Difference listings
+++

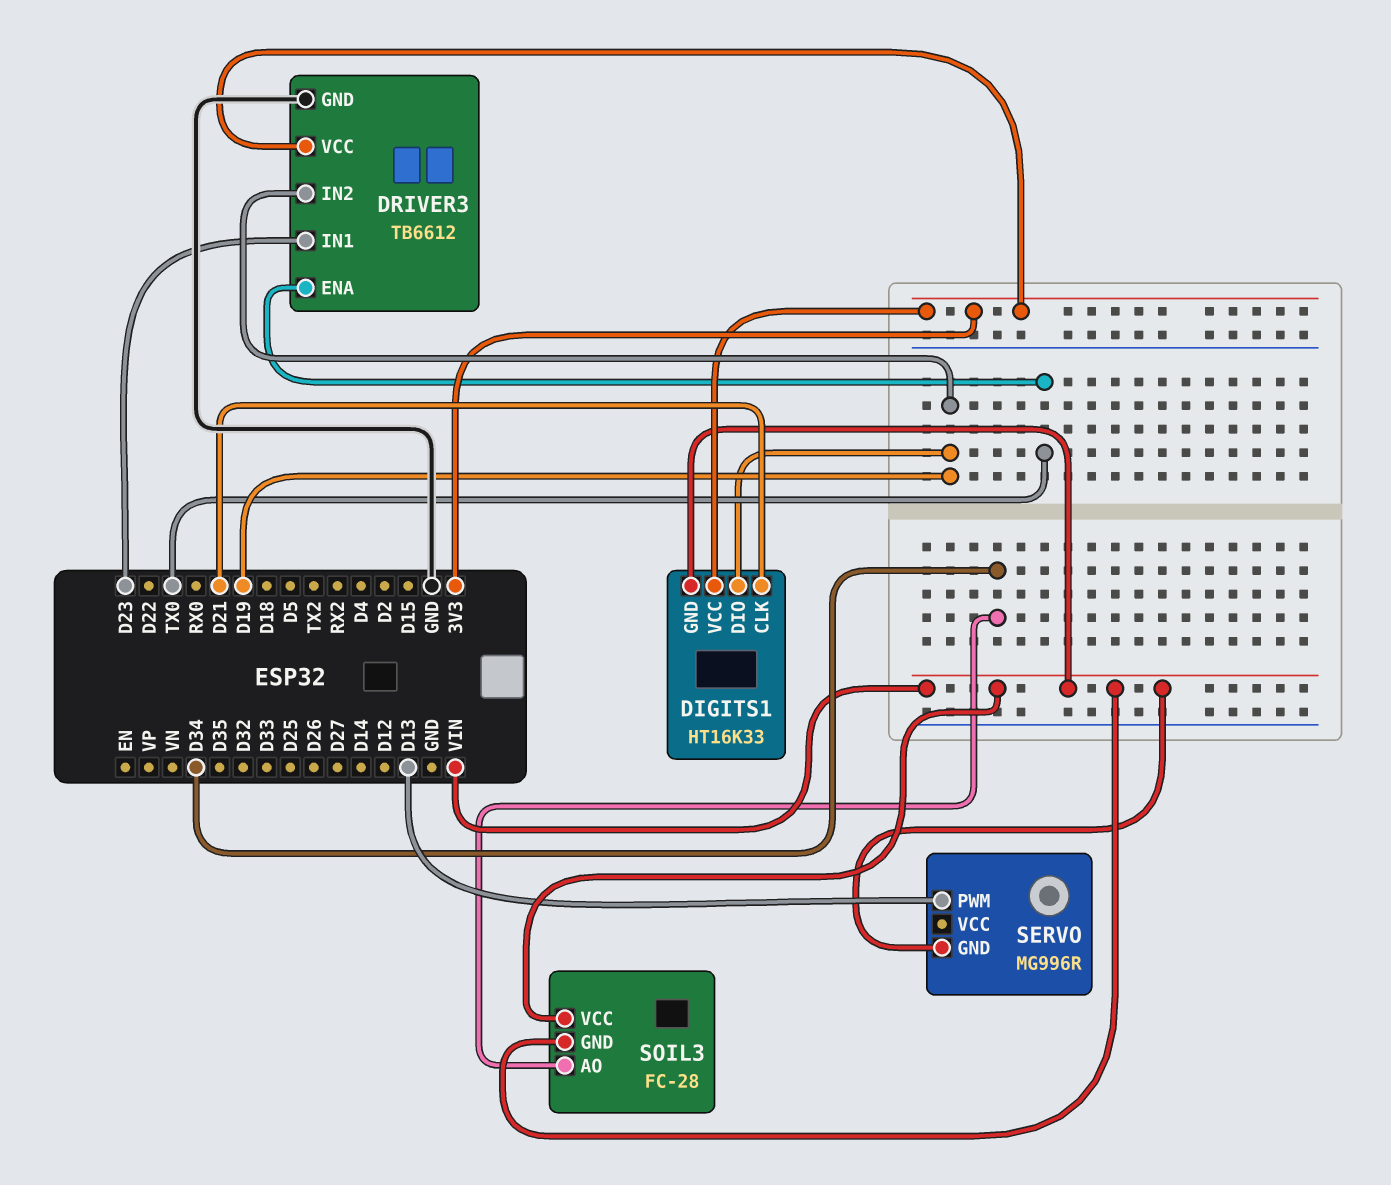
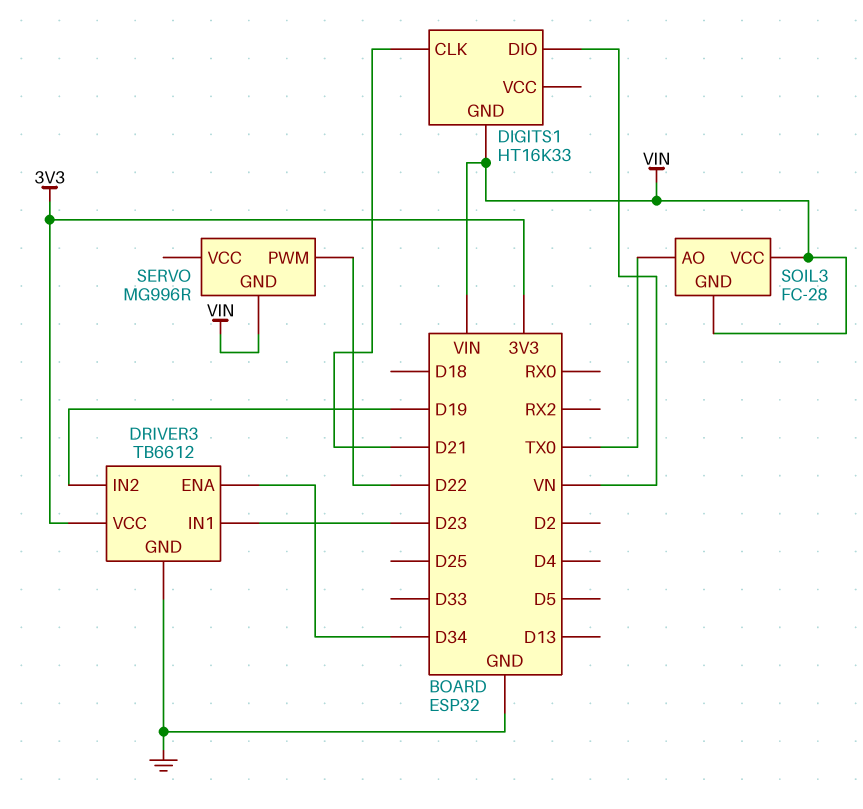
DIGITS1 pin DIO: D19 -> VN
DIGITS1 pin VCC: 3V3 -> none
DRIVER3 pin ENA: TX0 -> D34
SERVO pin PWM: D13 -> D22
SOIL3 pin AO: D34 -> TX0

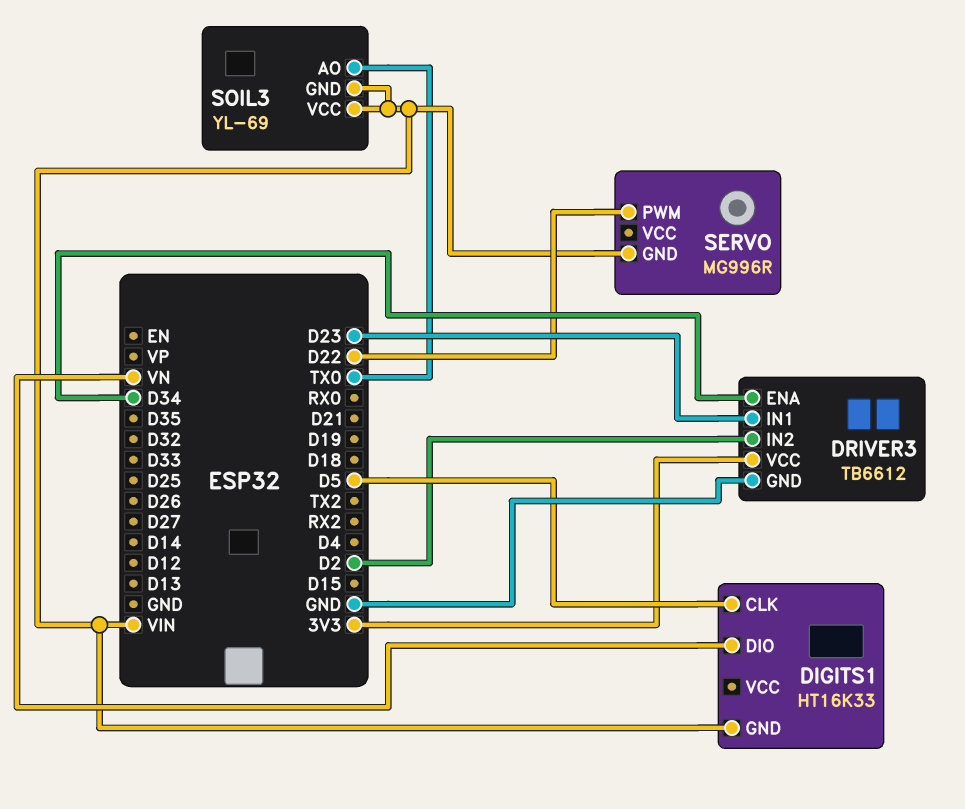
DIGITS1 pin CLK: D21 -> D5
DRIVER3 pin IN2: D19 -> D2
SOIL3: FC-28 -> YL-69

+++

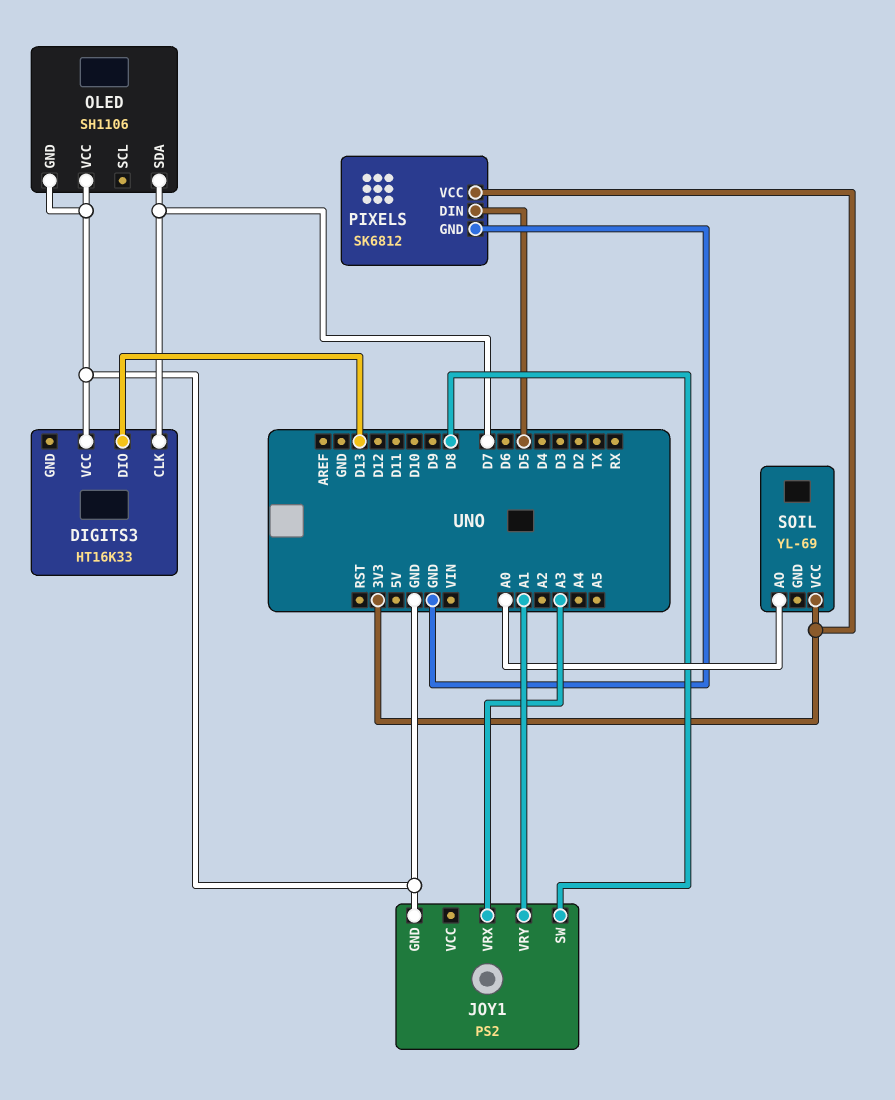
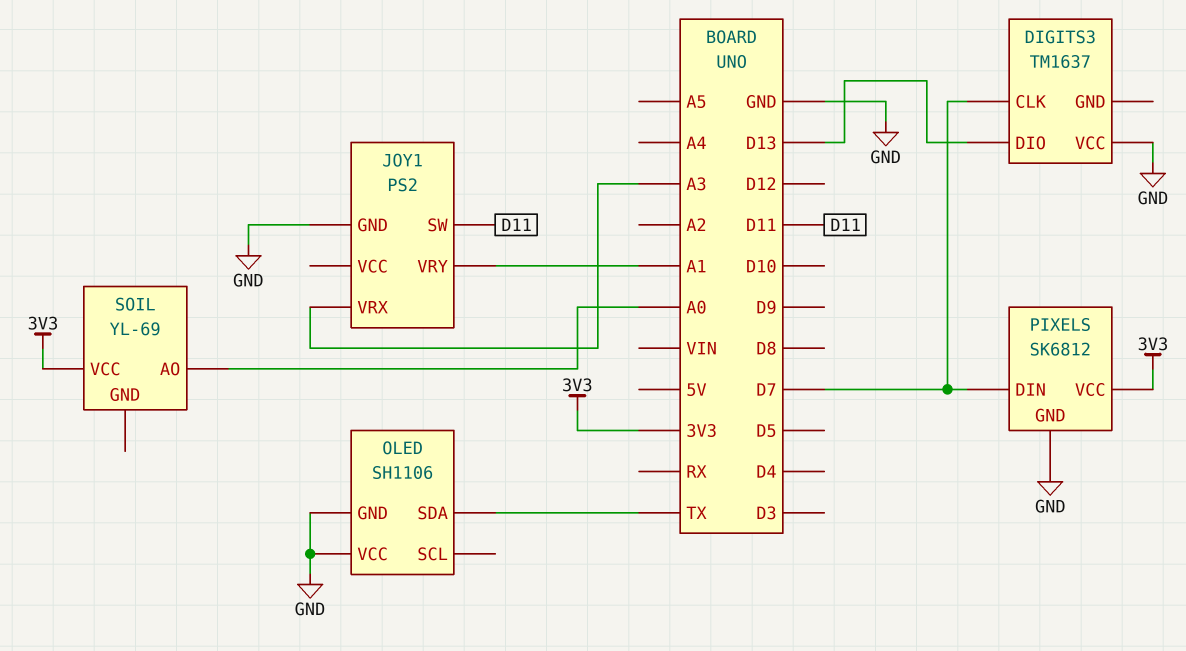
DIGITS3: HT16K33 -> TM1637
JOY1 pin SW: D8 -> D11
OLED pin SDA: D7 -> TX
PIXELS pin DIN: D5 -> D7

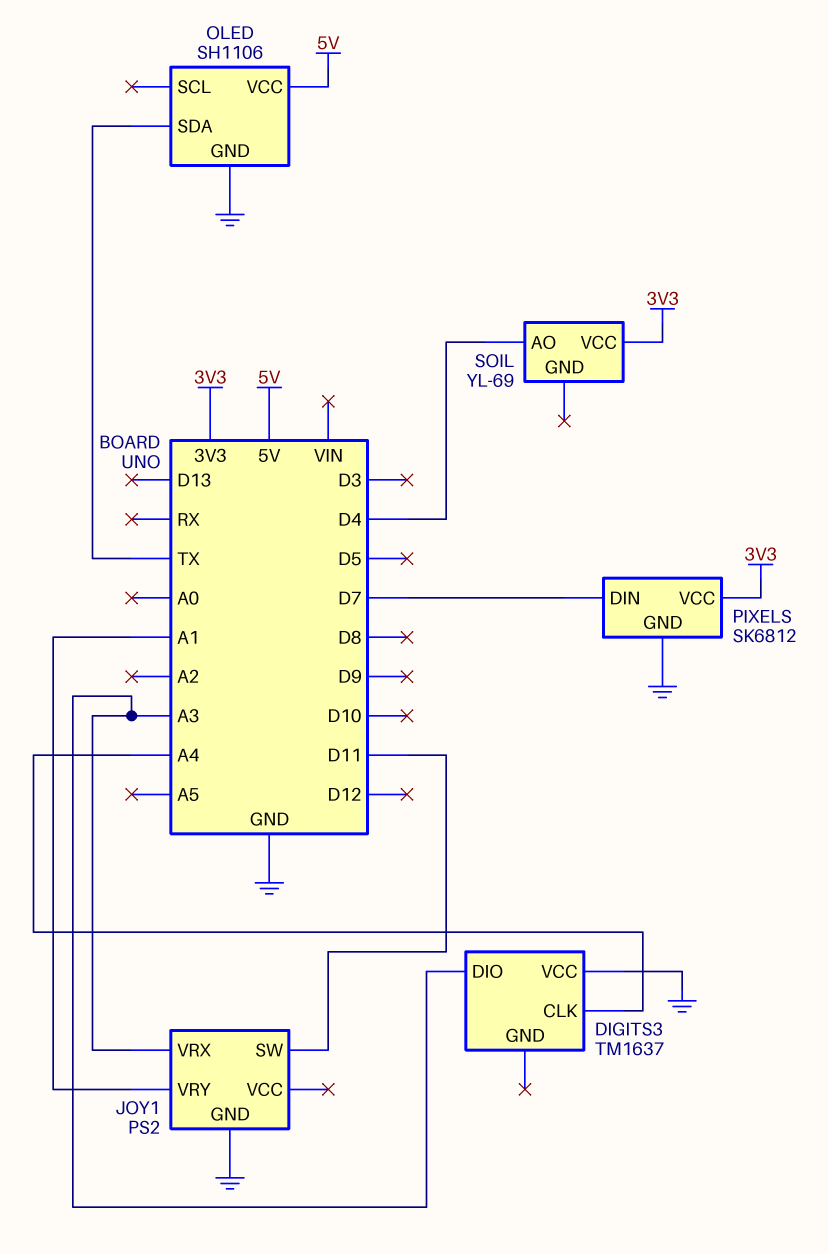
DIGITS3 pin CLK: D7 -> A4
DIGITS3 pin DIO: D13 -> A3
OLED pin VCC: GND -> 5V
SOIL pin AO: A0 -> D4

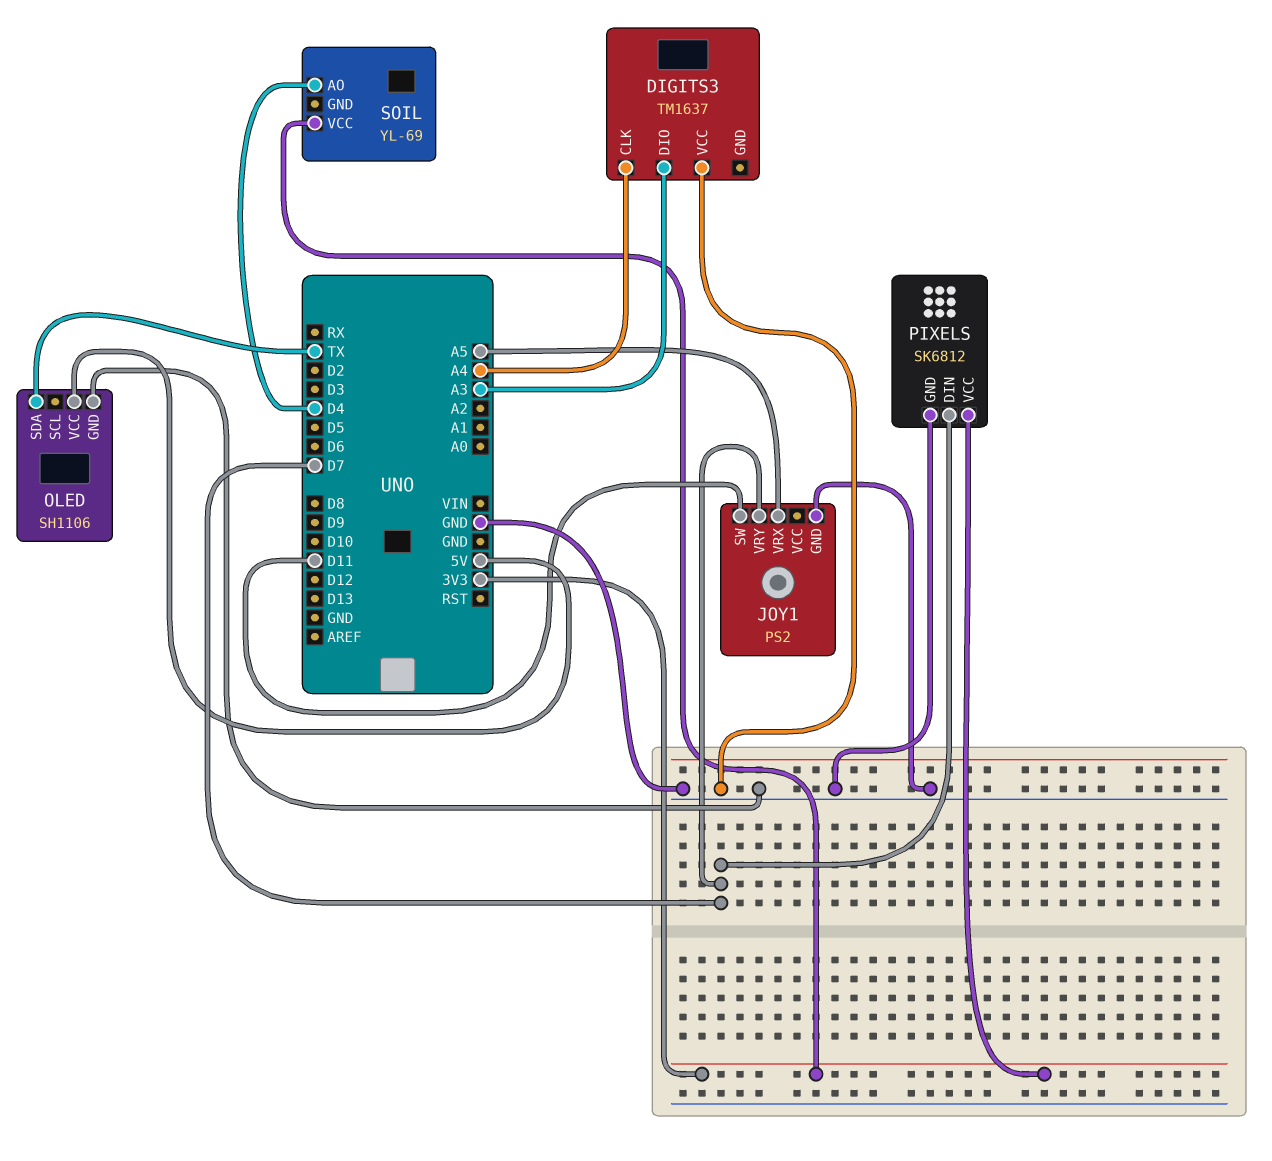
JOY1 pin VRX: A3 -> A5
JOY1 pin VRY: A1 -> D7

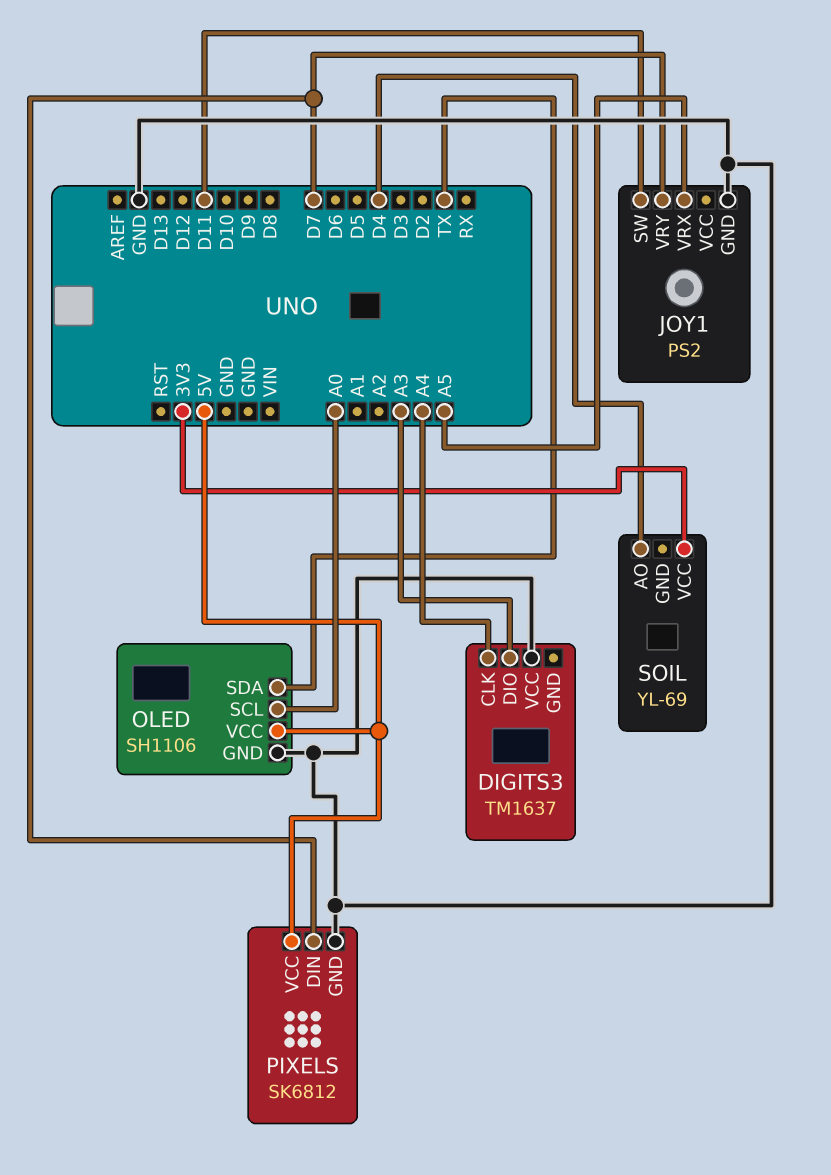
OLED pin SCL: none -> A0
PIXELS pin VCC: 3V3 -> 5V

+++

> [What this task involves] Could you write out exactly the lines of the data above that run from the one holding "DIGITS1 pin DIO: D19 -> VN" to the one holding "SOIL3: FC-28 -> YL-69", with both ends in and all pictures out?

> [Written solution]
DIGITS1 pin DIO: D19 -> VN
DIGITS1 pin VCC: 3V3 -> none
DRIVER3 pin ENA: TX0 -> D34
SERVO pin PWM: D13 -> D22
SOIL3 pin AO: D34 -> TX0

DIGITS1 pin CLK: D21 -> D5
DRIVER3 pin IN2: D19 -> D2
SOIL3: FC-28 -> YL-69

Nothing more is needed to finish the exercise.